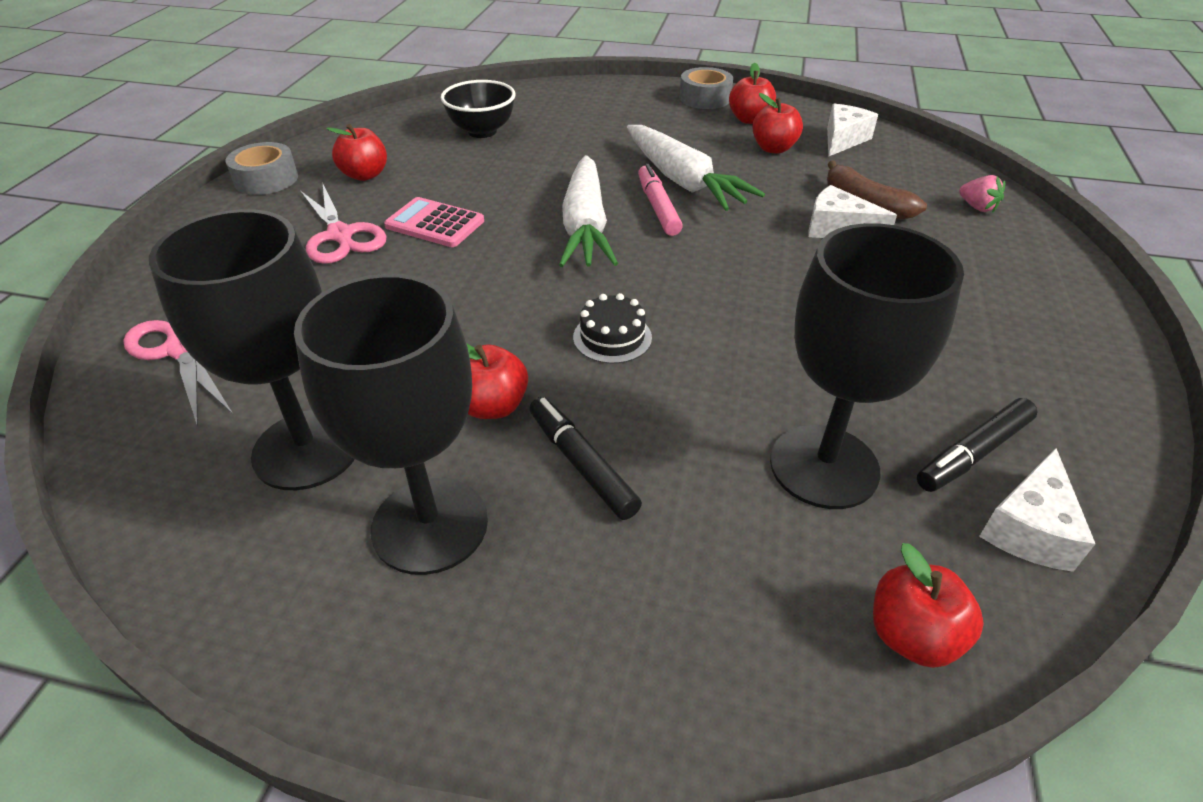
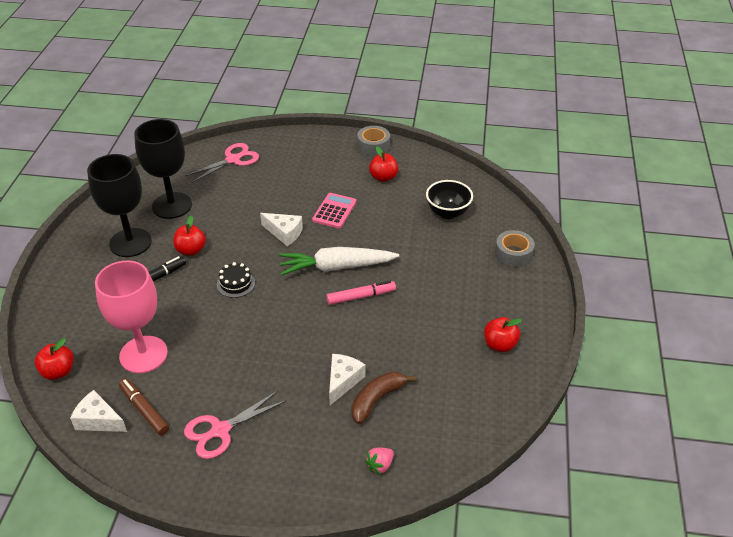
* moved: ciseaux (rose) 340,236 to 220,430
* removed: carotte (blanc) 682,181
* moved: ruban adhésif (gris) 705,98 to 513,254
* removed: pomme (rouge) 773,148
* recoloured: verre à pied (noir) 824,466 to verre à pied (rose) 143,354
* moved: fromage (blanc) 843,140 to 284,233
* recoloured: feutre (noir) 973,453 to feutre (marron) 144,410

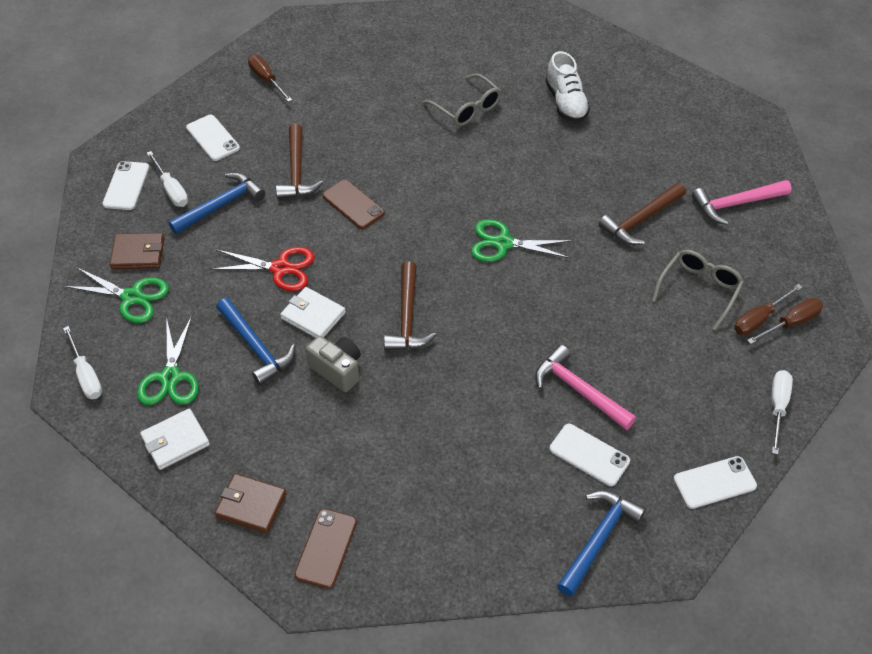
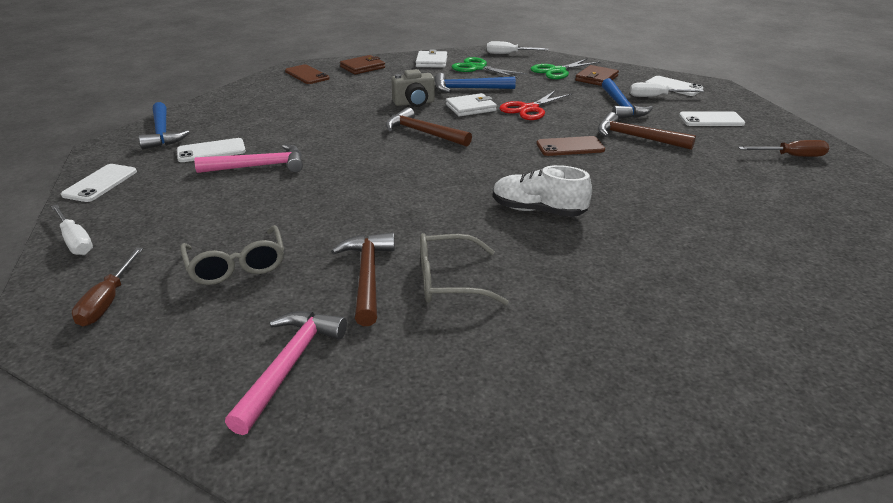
* moved: lunettes (gris) 466,108 to 449,281
* removed: ciseaux (vert) 503,243
* moved: chaussure (blanc) 566,102 to 538,211
* removed: tournevis (marron) 759,319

→ **Assignment**: Repeat all of the entries word for word, but omit the pictures.

→ **The completed task**:
* moved: ciseaux (rose) 340,236 to 220,430
* removed: carotte (blanc) 682,181
* moved: ruban adhésif (gris) 705,98 to 513,254
* removed: pomme (rouge) 773,148
* recoloured: verre à pied (noir) 824,466 to verre à pied (rose) 143,354
* moved: fromage (blanc) 843,140 to 284,233
* recoloured: feutre (noir) 973,453 to feutre (marron) 144,410

* moved: lunettes (gris) 466,108 to 449,281
* removed: ciseaux (vert) 503,243
* moved: chaussure (blanc) 566,102 to 538,211
* removed: tournevis (marron) 759,319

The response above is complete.